Exercise description:
Retype exactly the lines from the one containing "shifted | grey" through the last line of the records below, including both, and leave out any pictures.

Coordinate-based change listings
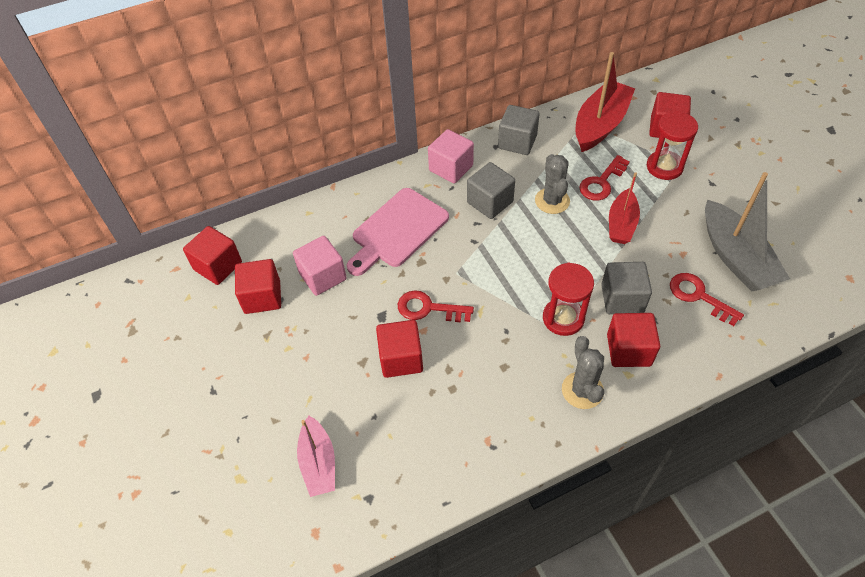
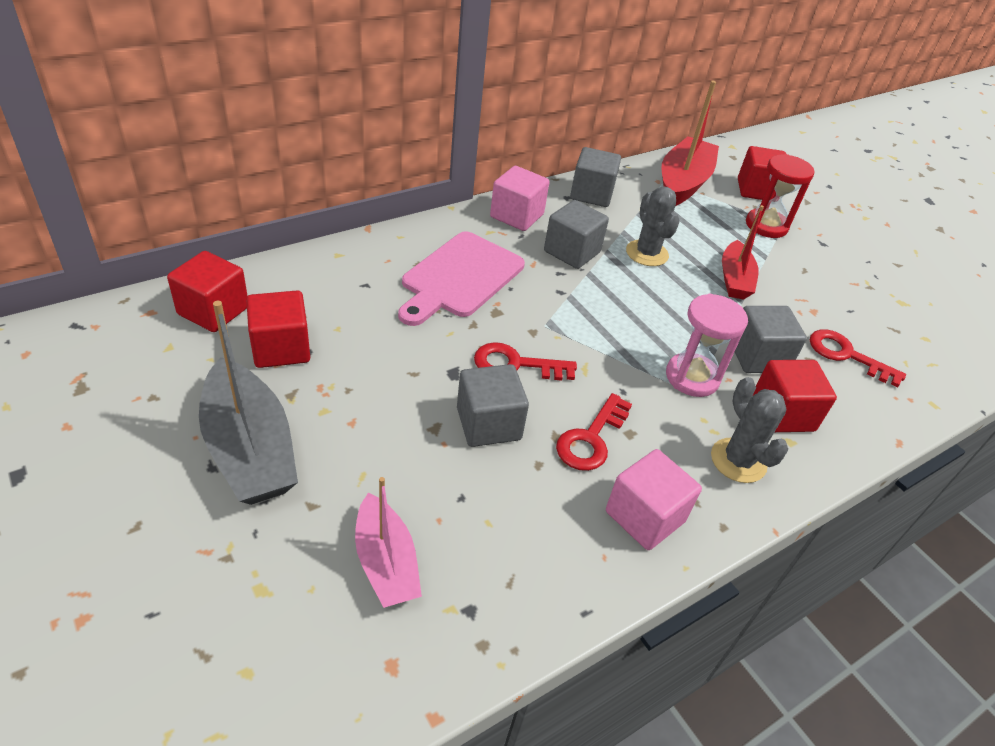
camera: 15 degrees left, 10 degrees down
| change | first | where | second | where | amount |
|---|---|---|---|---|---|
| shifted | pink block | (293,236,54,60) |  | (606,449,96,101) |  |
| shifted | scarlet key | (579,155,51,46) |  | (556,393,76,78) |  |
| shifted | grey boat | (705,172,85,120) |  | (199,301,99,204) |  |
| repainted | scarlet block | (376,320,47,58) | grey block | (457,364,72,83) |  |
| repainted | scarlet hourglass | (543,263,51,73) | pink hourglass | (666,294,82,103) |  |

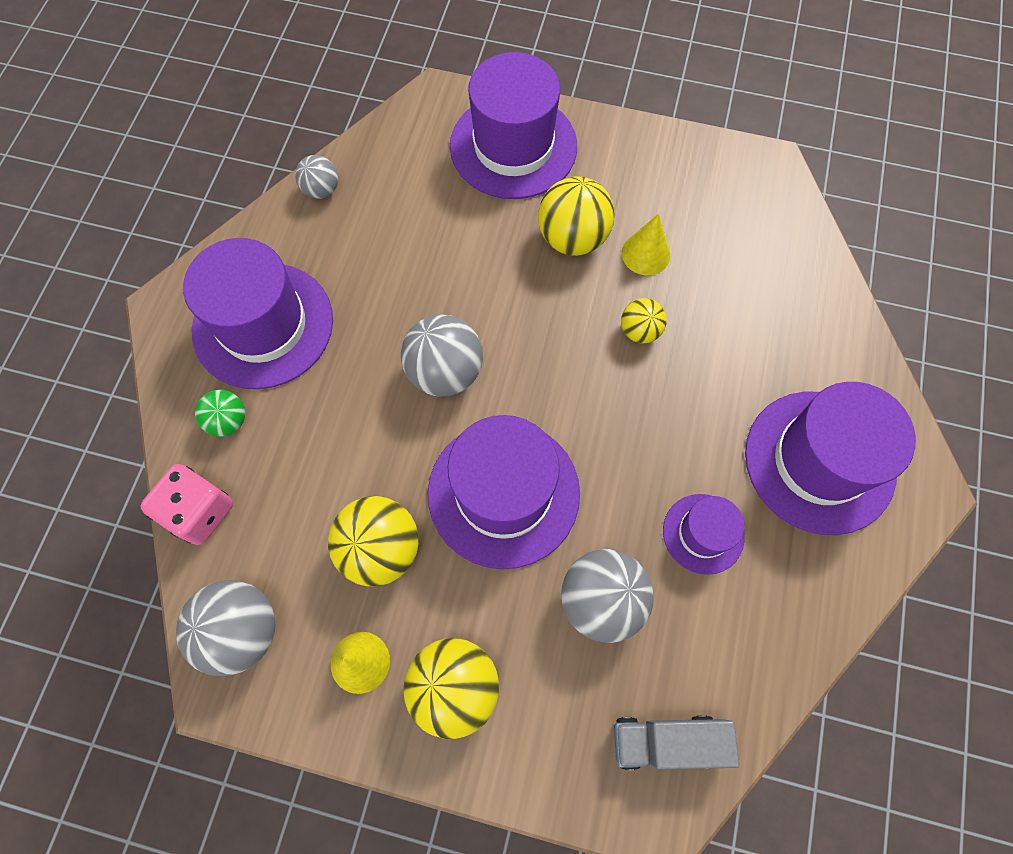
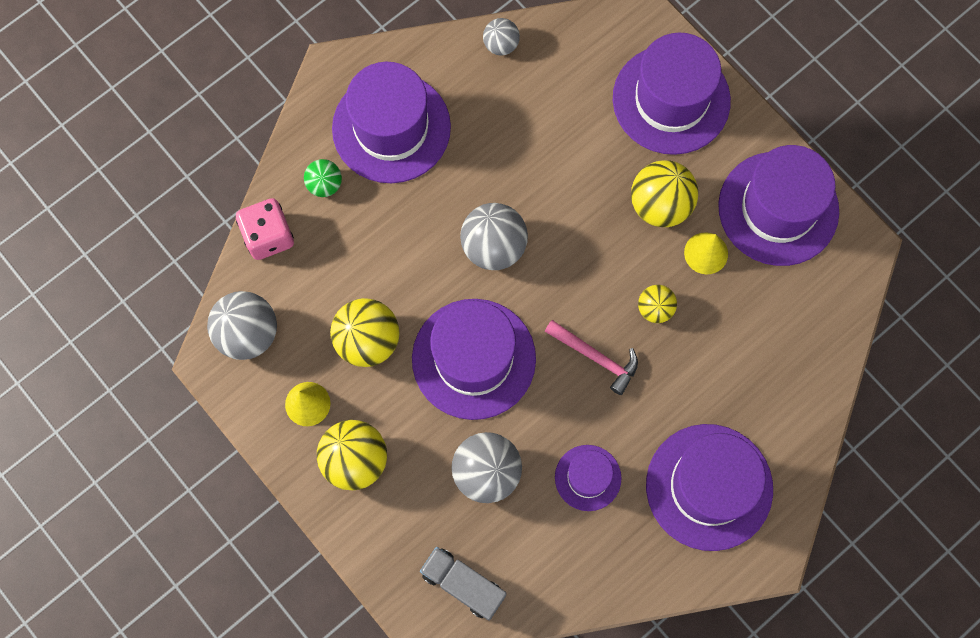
camera: 35 degrees right, 5 degrees up
| change | first | where | second | where | amount |
|---|---|---|---|---|---|
| new |  |  | pink carpenter's hammer | (545,320,93,75) |  |
| new |  |  | royal purple top hat | (718,145,121,121) |  |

Answer below:
| shifted | grey boat | (705,172,85,120) |  | (199,301,99,204) |  |
| repainted | scarlet block | (376,320,47,58) | grey block | (457,364,72,83) |  |
| repainted | scarlet hourglass | (543,263,51,73) | pink hourglass | (666,294,82,103) |  |

camera: 35 degrees right, 5 degrees up
| change | first | where | second | where | amount |
|---|---|---|---|---|---|
| new |  |  | pink carpenter's hammer | (545,320,93,75) |  |
| new |  |  | royal purple top hat | (718,145,121,121) |  |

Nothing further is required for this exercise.